* What is expected *
How many lines in the entries below contain the word "java"? Answer with the number and nothing else.

* Records from a collection *
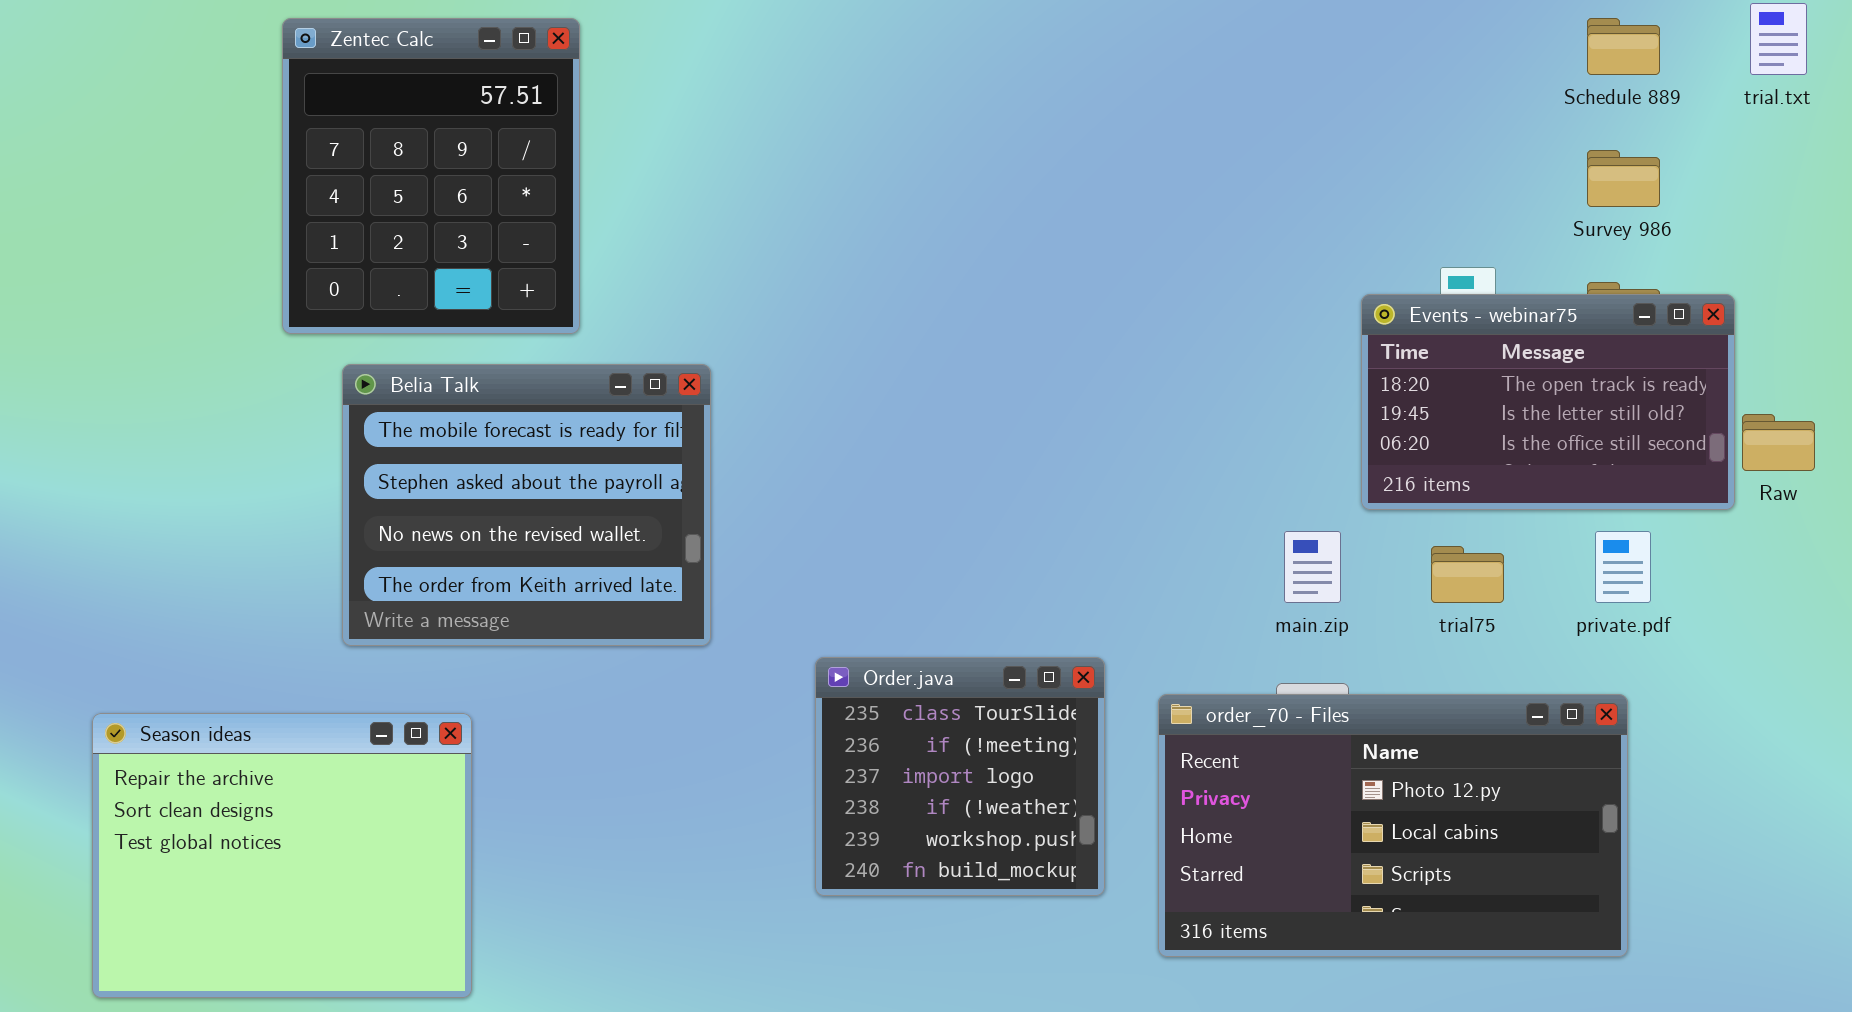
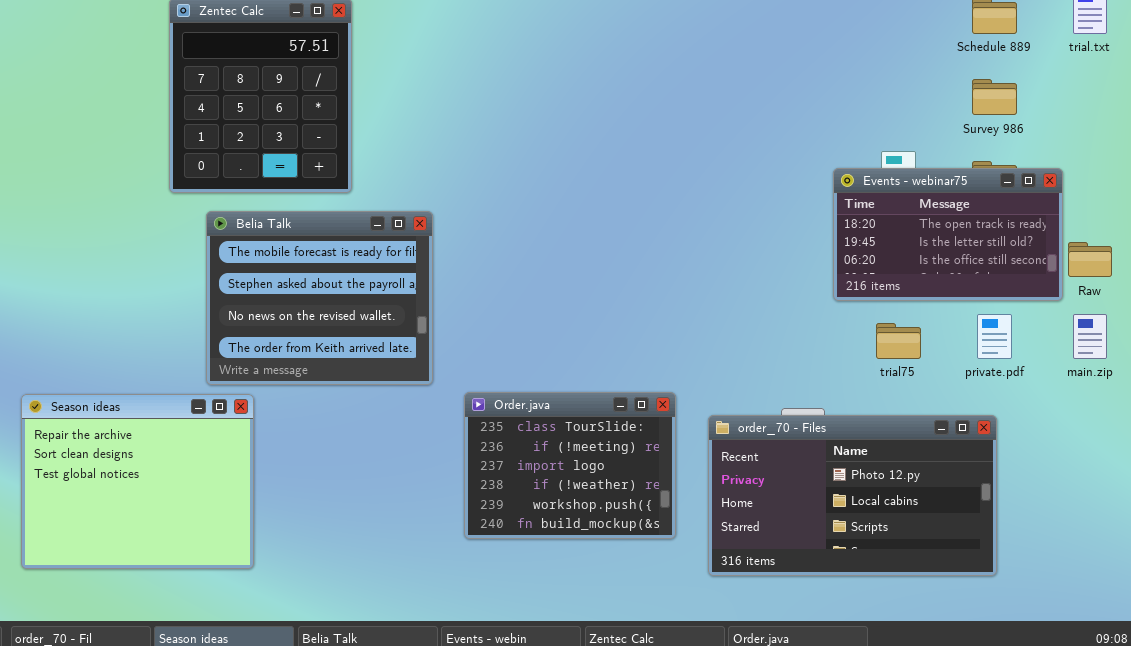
main.zip: [1284,531,1341,603] -> [1073,314,1107,359], moved
Order.java: [815,657,1105,896] -> [464,392,676,539], resized
Season ideas: [92,713,472,998] -> [21,394,254,569], moved

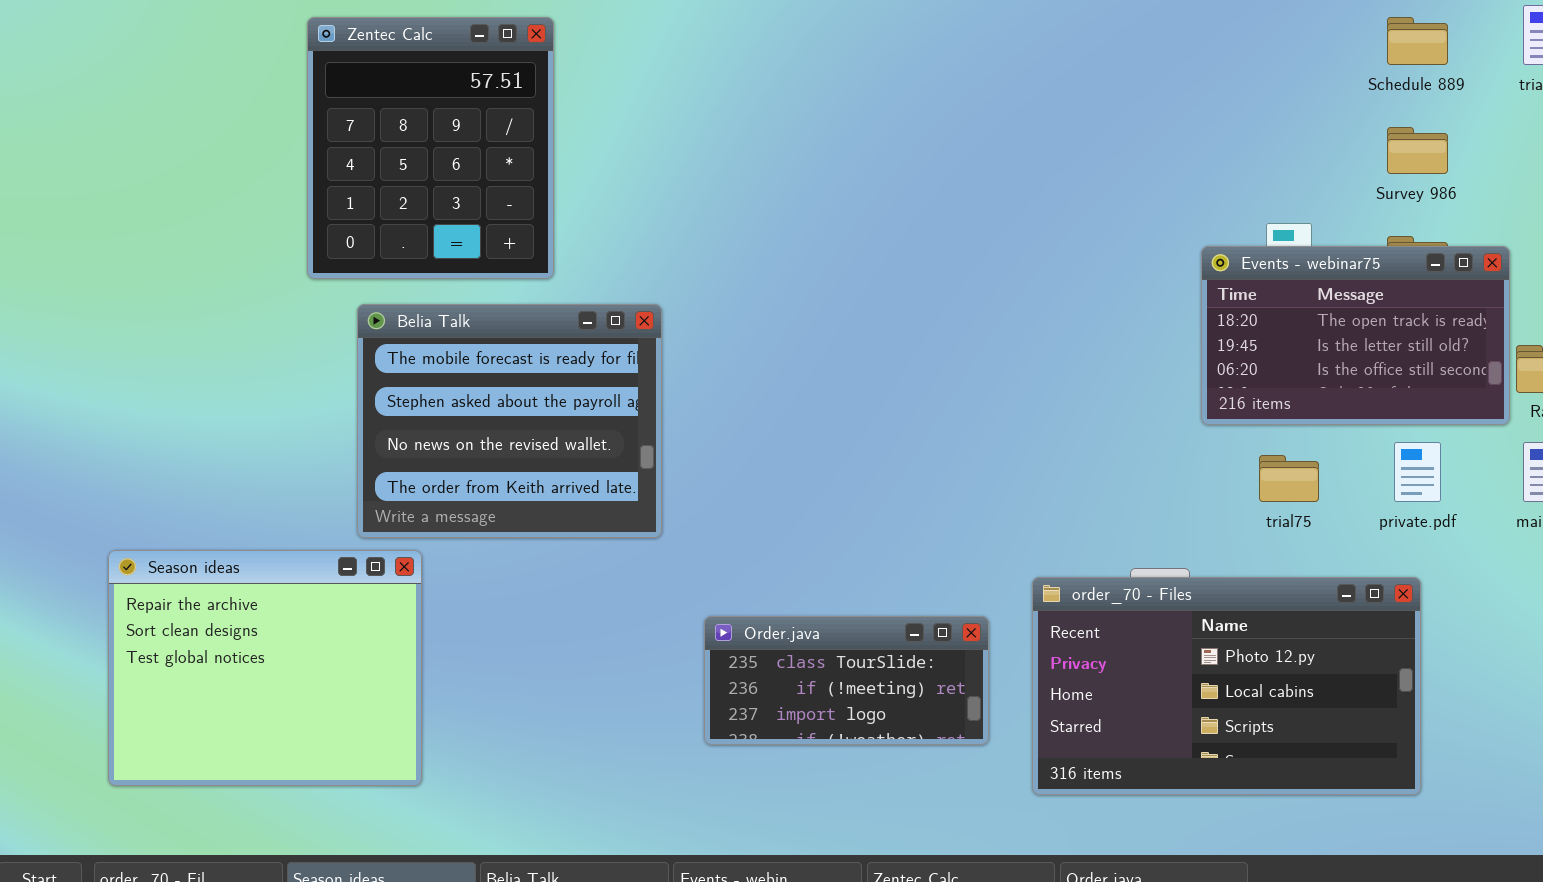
Order.java: [464,392,676,539] -> [704,616,989,745], resized

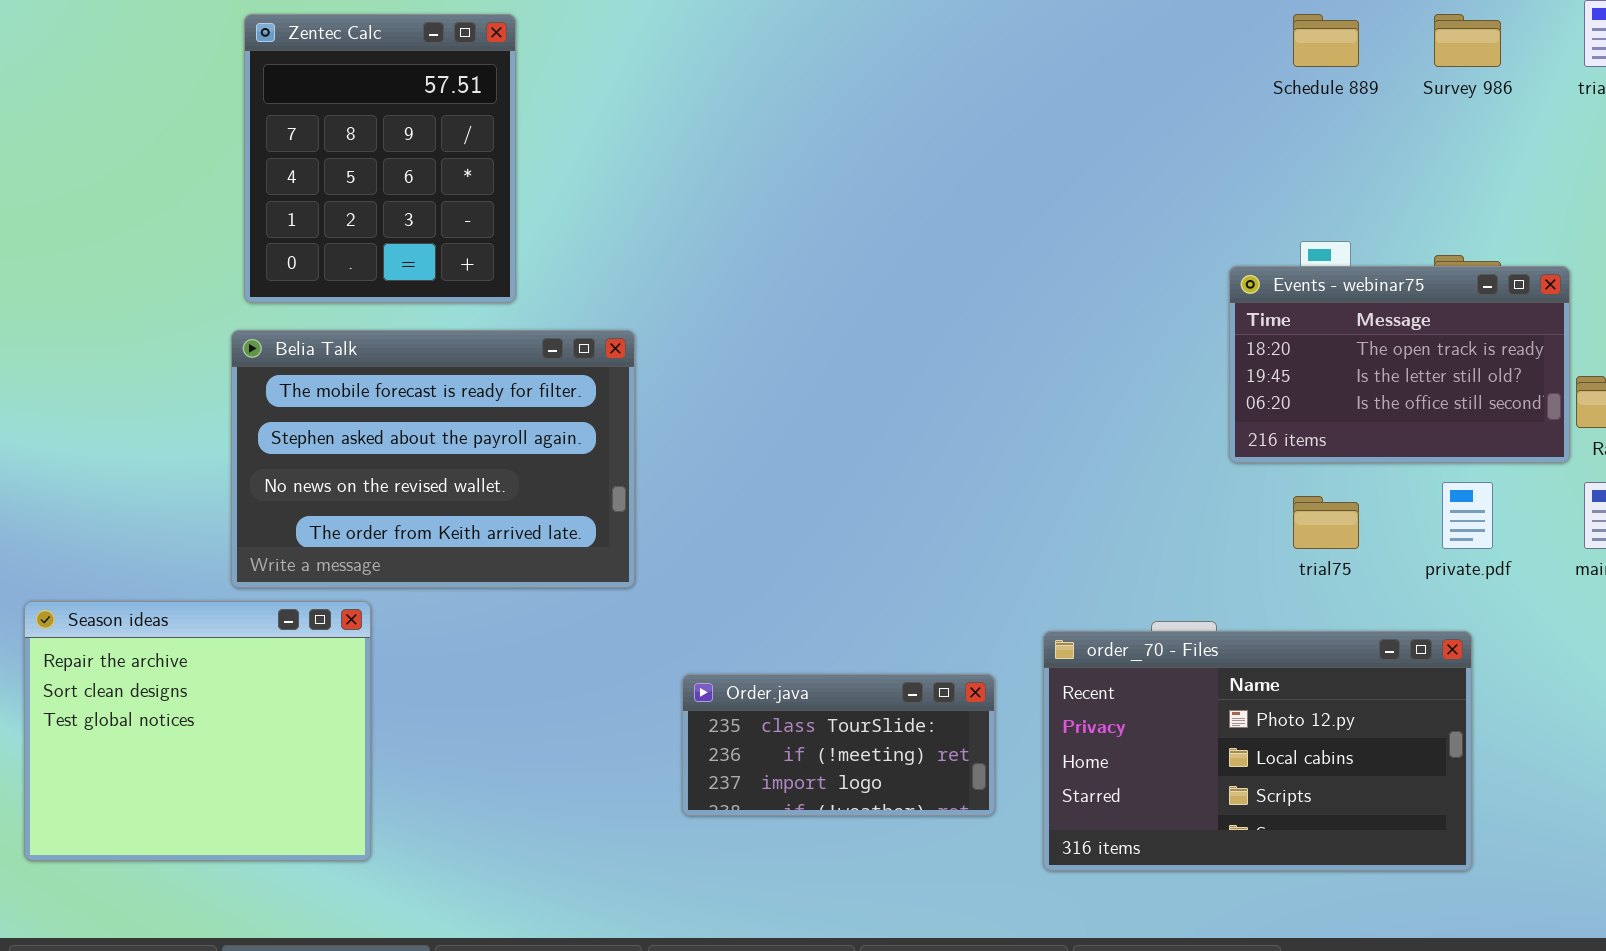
Schedule 889: [1387,17,1448,65] -> [1293,14,1359,67], moved
Survey 986: [1387,127,1448,174] -> [1434,14,1501,67], moved
Belia Talk: [357,304,662,538] -> [231,330,635,588], resized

* Exercise output *
2